> **Work request**
Restate, in full and unchanged, the entries that follow, but not their pictures.
Start of Data records
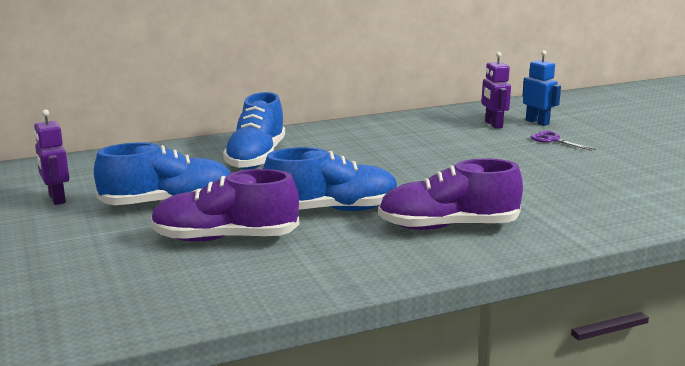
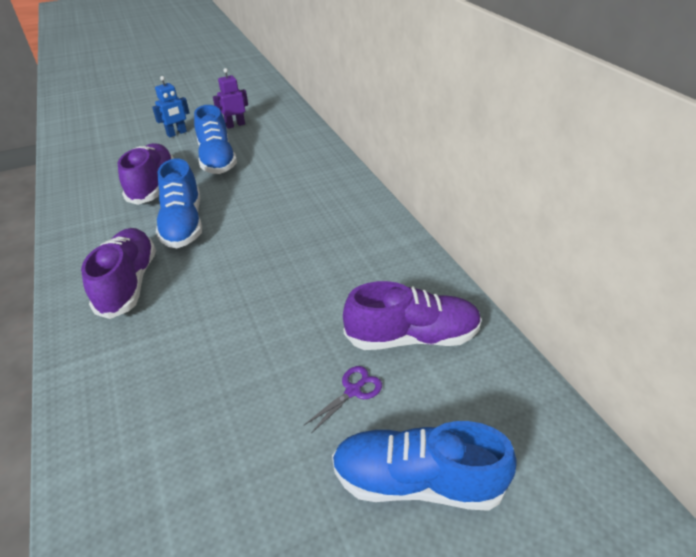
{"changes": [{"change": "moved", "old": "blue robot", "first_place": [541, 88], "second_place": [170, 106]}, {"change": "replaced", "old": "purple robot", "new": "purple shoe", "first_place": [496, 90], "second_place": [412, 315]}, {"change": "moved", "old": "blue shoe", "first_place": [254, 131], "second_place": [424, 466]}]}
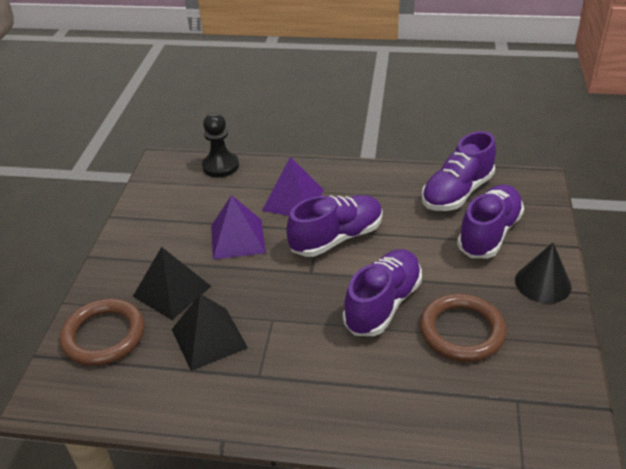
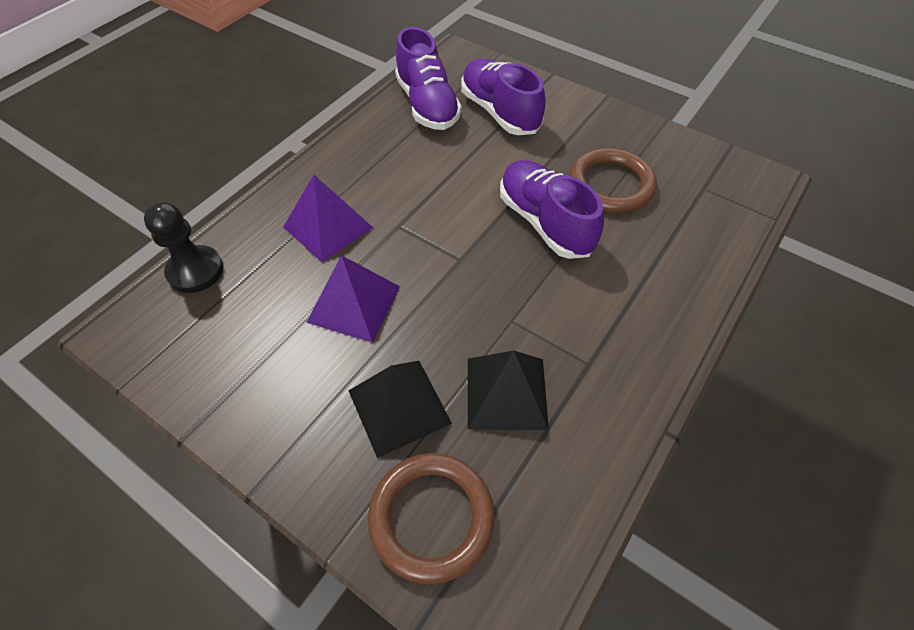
{"changes": [{"change": "removed", "old": "purple shoe", "first_place": [334, 226]}, {"change": "removed", "old": "black cone", "first_place": [543, 273]}]}
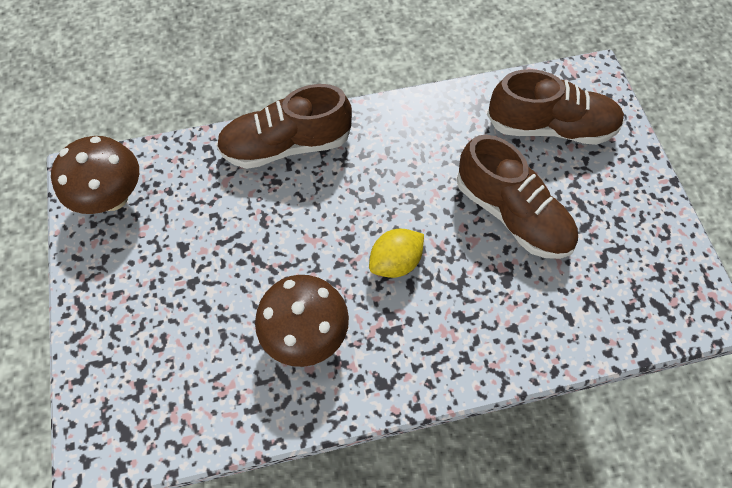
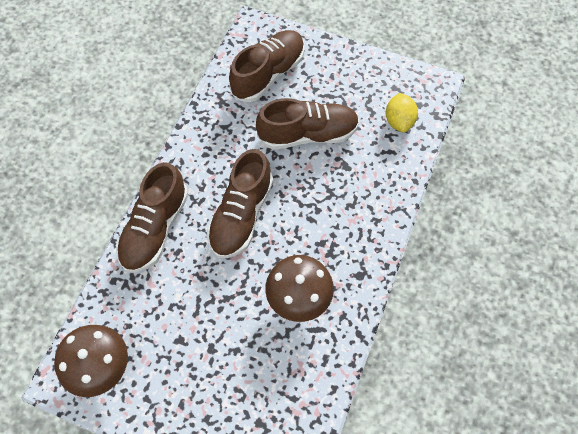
{"changes": [{"change": "moved", "old": "yellow lemon", "first_place": [396, 253], "second_place": [402, 112]}, {"change": "added", "new": "brown shoe", "second_place": [240, 203]}]}
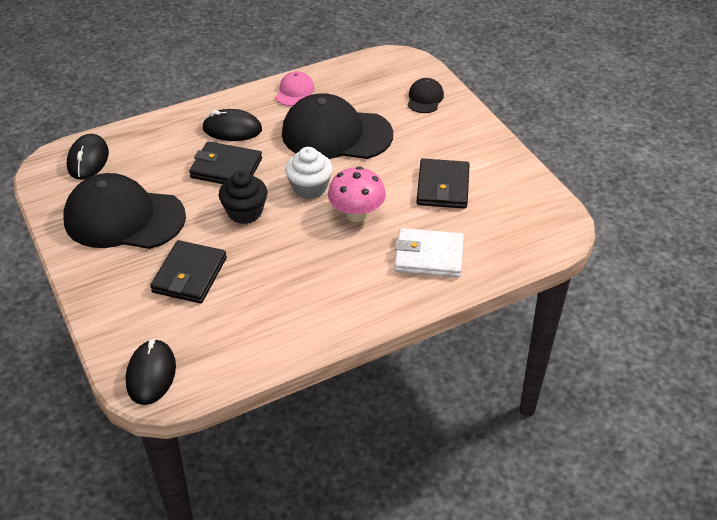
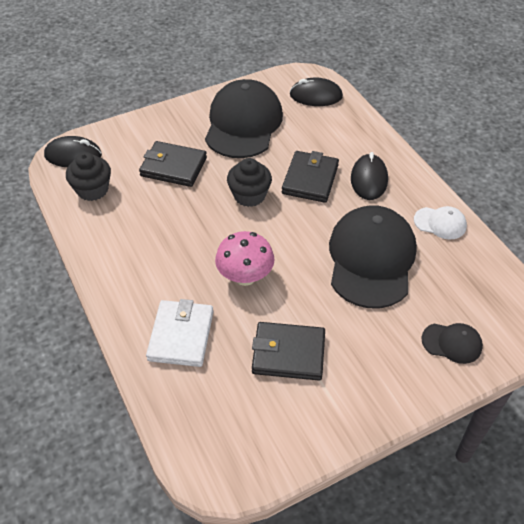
{"changes": [{"change": "recoloured", "old": "pink cap", "new": "white cap", "first_place": [294, 88], "second_place": [440, 223]}, {"change": "removed", "old": "white cupcake", "first_place": [309, 173]}, {"change": "added", "new": "black cupcake", "second_place": [88, 176]}]}
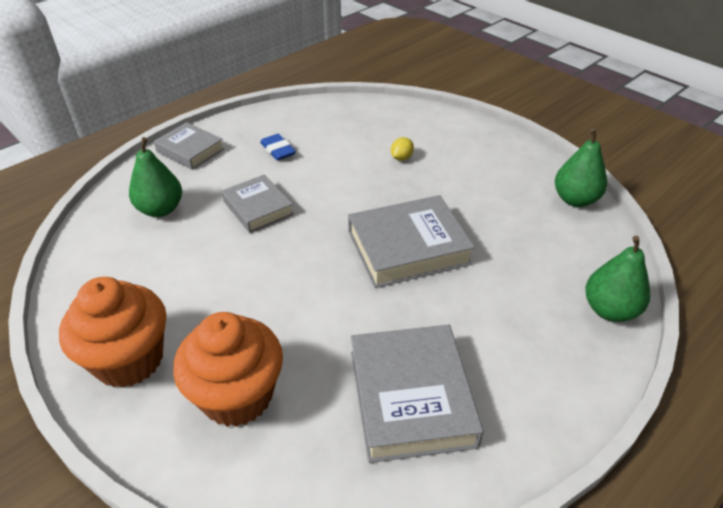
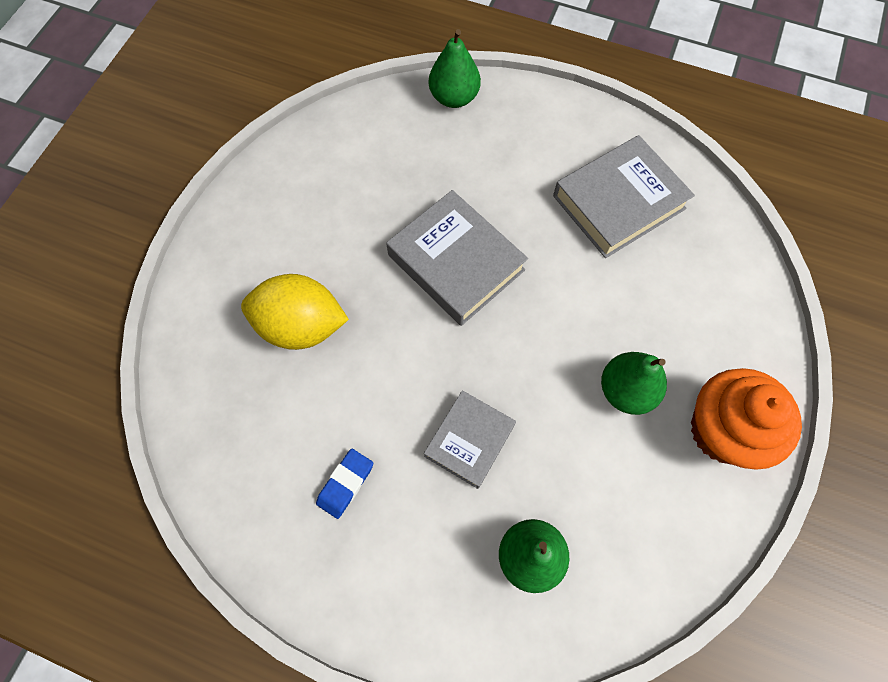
{"changes": [{"change": "removed", "old": "grey book", "first_place": [189, 146]}, {"change": "moved", "old": "green pear", "first_place": [581, 167], "second_place": [634, 383]}, {"change": "resized", "old": "yellow lemon", "first_place": [402, 149], "second_place": [295, 312], "factor": 2.49}, {"change": "removed", "old": "orange cupcake", "first_place": [228, 369]}]}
End of Data records
> **Response for this exercise**
{"changes": [{"change": "moved", "old": "blue robot", "first_place": [541, 88], "second_place": [170, 106]}, {"change": "replaced", "old": "purple robot", "new": "purple shoe", "first_place": [496, 90], "second_place": [412, 315]}, {"change": "moved", "old": "blue shoe", "first_place": [254, 131], "second_place": [424, 466]}]}
{"changes": [{"change": "removed", "old": "purple shoe", "first_place": [334, 226]}, {"change": "removed", "old": "black cone", "first_place": [543, 273]}]}
{"changes": [{"change": "moved", "old": "yellow lemon", "first_place": [396, 253], "second_place": [402, 112]}, {"change": "added", "new": "brown shoe", "second_place": [240, 203]}]}
{"changes": [{"change": "recoloured", "old": "pink cap", "new": "white cap", "first_place": [294, 88], "second_place": [440, 223]}, {"change": "removed", "old": "white cupcake", "first_place": [309, 173]}, {"change": "added", "new": "black cupcake", "second_place": [88, 176]}]}
{"changes": [{"change": "removed", "old": "grey book", "first_place": [189, 146]}, {"change": "moved", "old": "green pear", "first_place": [581, 167], "second_place": [634, 383]}, {"change": "resized", "old": "yellow lemon", "first_place": [402, 149], "second_place": [295, 312], "factor": 2.49}, {"change": "removed", "old": "orange cupcake", "first_place": [228, 369]}]}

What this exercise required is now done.